## Task statement
After finding the line that contains "white marker: 0 -> 1", give again that line and each one following it, exactly, until the records end.

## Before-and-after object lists
────────────────
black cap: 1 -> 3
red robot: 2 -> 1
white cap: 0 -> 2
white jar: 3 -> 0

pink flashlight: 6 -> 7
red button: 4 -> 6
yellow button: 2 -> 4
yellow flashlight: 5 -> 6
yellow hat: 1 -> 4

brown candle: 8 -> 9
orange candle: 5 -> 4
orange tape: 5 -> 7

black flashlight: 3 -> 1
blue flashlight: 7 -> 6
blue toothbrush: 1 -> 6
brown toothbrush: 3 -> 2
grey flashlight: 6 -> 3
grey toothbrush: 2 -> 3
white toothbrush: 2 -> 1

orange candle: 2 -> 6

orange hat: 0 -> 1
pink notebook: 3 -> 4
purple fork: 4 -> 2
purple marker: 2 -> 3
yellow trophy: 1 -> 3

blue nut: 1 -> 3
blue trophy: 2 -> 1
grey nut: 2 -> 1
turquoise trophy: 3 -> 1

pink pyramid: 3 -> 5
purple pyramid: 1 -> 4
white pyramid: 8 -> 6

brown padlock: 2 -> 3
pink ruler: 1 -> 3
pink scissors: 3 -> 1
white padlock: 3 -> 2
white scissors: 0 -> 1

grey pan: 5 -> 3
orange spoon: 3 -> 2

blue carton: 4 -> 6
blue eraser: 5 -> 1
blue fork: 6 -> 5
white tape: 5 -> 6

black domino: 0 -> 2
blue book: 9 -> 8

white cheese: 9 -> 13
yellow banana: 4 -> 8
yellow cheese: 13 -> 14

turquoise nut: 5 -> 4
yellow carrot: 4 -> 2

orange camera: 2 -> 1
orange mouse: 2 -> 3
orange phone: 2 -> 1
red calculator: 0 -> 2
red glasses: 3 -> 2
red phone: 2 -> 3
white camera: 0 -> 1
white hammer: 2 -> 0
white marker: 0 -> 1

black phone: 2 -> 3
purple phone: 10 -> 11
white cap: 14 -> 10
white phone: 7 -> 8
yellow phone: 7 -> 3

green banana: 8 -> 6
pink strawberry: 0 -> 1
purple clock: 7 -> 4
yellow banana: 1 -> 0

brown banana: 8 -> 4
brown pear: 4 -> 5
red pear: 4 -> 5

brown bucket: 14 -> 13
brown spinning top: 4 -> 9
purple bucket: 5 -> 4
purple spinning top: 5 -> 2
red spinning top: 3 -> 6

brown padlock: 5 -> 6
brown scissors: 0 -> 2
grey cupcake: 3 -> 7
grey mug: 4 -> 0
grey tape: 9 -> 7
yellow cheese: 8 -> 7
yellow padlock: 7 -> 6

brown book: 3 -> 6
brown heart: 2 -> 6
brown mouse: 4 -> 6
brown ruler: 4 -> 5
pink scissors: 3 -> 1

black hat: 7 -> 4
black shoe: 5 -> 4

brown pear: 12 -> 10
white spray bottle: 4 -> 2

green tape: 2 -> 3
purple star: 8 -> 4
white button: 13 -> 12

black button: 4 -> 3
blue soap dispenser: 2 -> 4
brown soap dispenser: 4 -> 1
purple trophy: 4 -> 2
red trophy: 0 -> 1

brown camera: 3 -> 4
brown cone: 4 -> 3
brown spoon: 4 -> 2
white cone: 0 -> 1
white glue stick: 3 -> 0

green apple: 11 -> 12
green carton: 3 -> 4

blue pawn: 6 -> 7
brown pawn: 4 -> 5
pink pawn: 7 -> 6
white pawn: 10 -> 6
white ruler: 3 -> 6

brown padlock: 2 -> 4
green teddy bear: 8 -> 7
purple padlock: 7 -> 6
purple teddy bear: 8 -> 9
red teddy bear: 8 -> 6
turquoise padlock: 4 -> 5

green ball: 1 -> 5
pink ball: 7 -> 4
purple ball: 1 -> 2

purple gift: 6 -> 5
────────────────
## Task output
white marker: 0 -> 1

black phone: 2 -> 3
purple phone: 10 -> 11
white cap: 14 -> 10
white phone: 7 -> 8
yellow phone: 7 -> 3

green banana: 8 -> 6
pink strawberry: 0 -> 1
purple clock: 7 -> 4
yellow banana: 1 -> 0

brown banana: 8 -> 4
brown pear: 4 -> 5
red pear: 4 -> 5

brown bucket: 14 -> 13
brown spinning top: 4 -> 9
purple bucket: 5 -> 4
purple spinning top: 5 -> 2
red spinning top: 3 -> 6

brown padlock: 5 -> 6
brown scissors: 0 -> 2
grey cupcake: 3 -> 7
grey mug: 4 -> 0
grey tape: 9 -> 7
yellow cheese: 8 -> 7
yellow padlock: 7 -> 6

brown book: 3 -> 6
brown heart: 2 -> 6
brown mouse: 4 -> 6
brown ruler: 4 -> 5
pink scissors: 3 -> 1

black hat: 7 -> 4
black shoe: 5 -> 4

brown pear: 12 -> 10
white spray bottle: 4 -> 2

green tape: 2 -> 3
purple star: 8 -> 4
white button: 13 -> 12

black button: 4 -> 3
blue soap dispenser: 2 -> 4
brown soap dispenser: 4 -> 1
purple trophy: 4 -> 2
red trophy: 0 -> 1

brown camera: 3 -> 4
brown cone: 4 -> 3
brown spoon: 4 -> 2
white cone: 0 -> 1
white glue stick: 3 -> 0

green apple: 11 -> 12
green carton: 3 -> 4

blue pawn: 6 -> 7
brown pawn: 4 -> 5
pink pawn: 7 -> 6
white pawn: 10 -> 6
white ruler: 3 -> 6

brown padlock: 2 -> 4
green teddy bear: 8 -> 7
purple padlock: 7 -> 6
purple teddy bear: 8 -> 9
red teddy bear: 8 -> 6
turquoise padlock: 4 -> 5

green ball: 1 -> 5
pink ball: 7 -> 4
purple ball: 1 -> 2

purple gift: 6 -> 5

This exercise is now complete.